**WORK REQUIRED**
Write out every entry exactly as it appears, omitting the pictures.

**DATA FOR ANALYSIS**
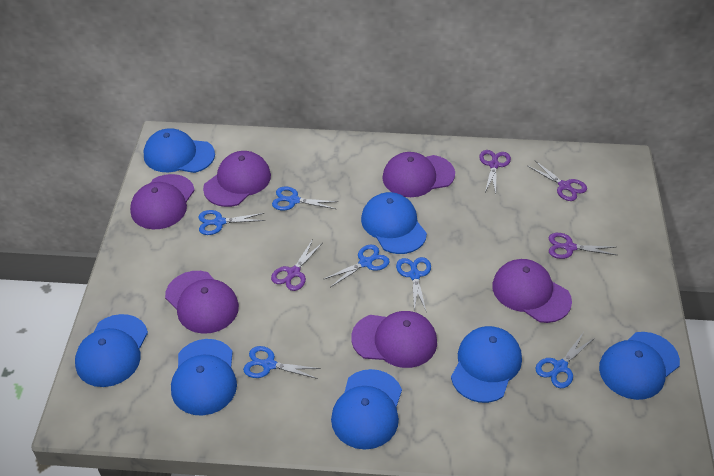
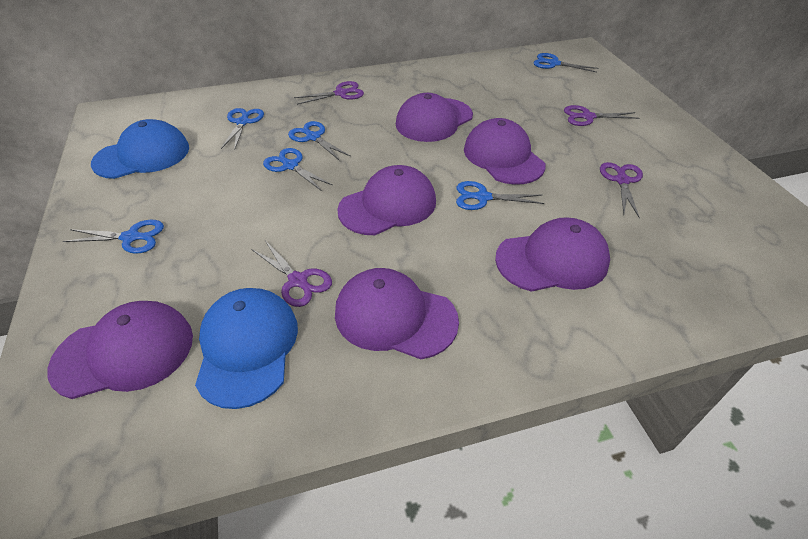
blue cap: 7 -> 2

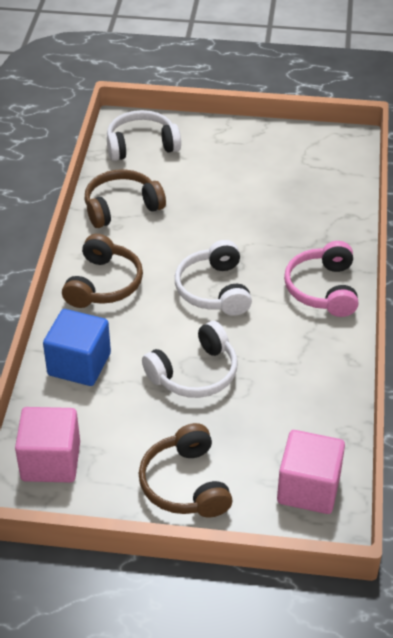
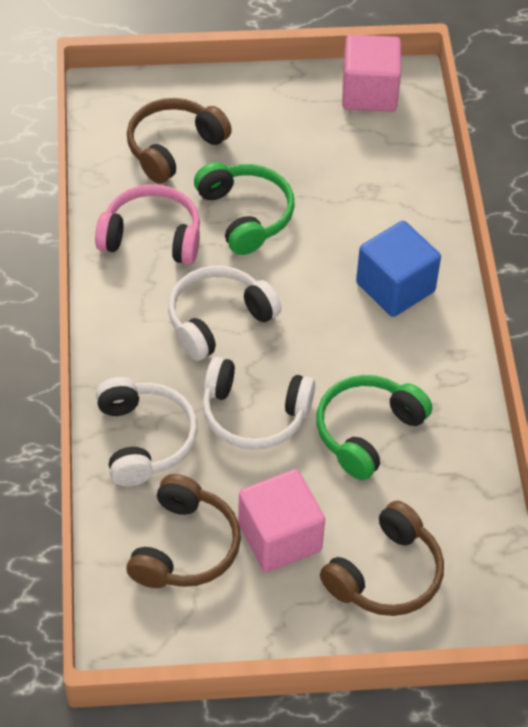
green headphones: 0 -> 2

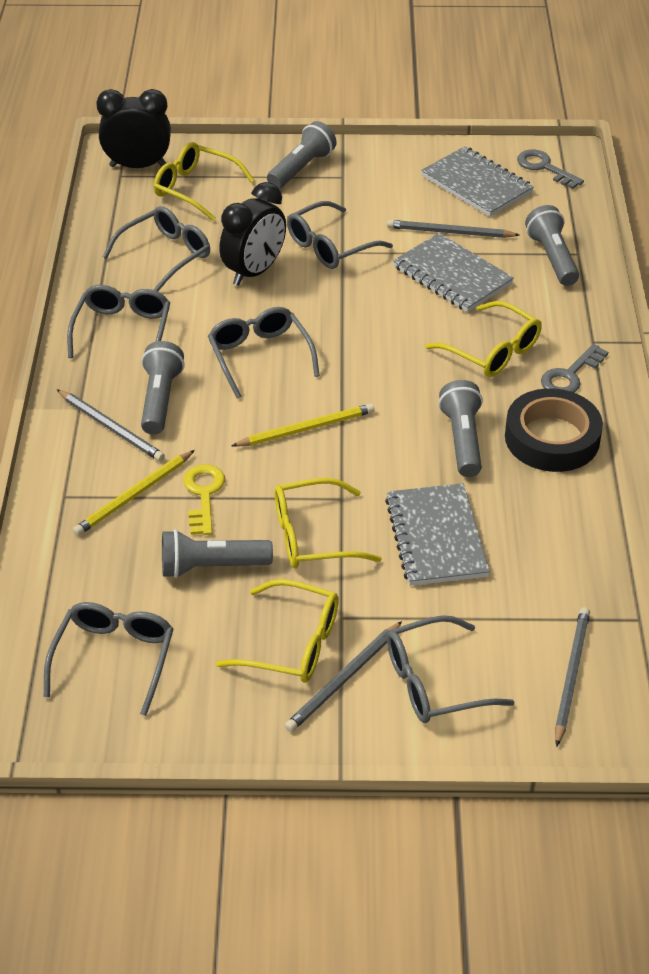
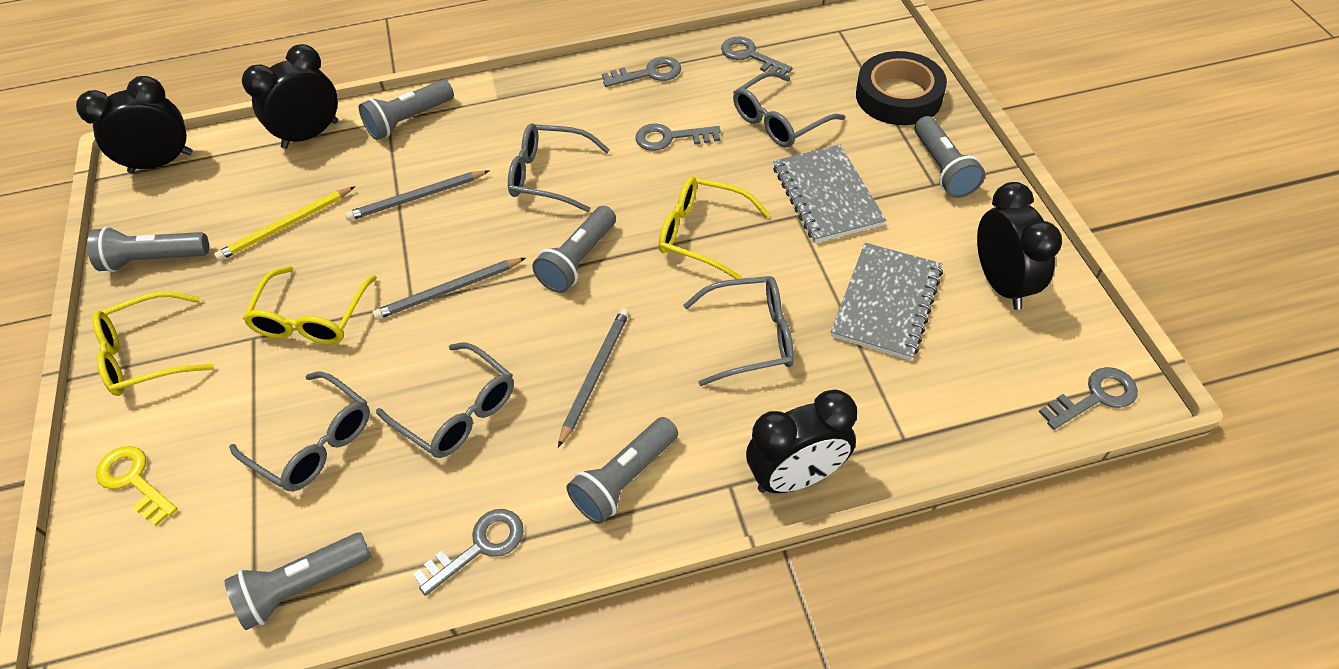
black clock: 2 -> 4
grey flashlight: 5 -> 6
grey glasses: 6 -> 5
grey key: 2 -> 5
grey notebook: 3 -> 2
grey pencil: 4 -> 3
yellow glasses: 4 -> 3
yellow pencil: 2 -> 1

**SOLUTION**
blue cap: 7 -> 2

green headphones: 0 -> 2

black clock: 2 -> 4
grey flashlight: 5 -> 6
grey glasses: 6 -> 5
grey key: 2 -> 5
grey notebook: 3 -> 2
grey pencil: 4 -> 3
yellow glasses: 4 -> 3
yellow pencil: 2 -> 1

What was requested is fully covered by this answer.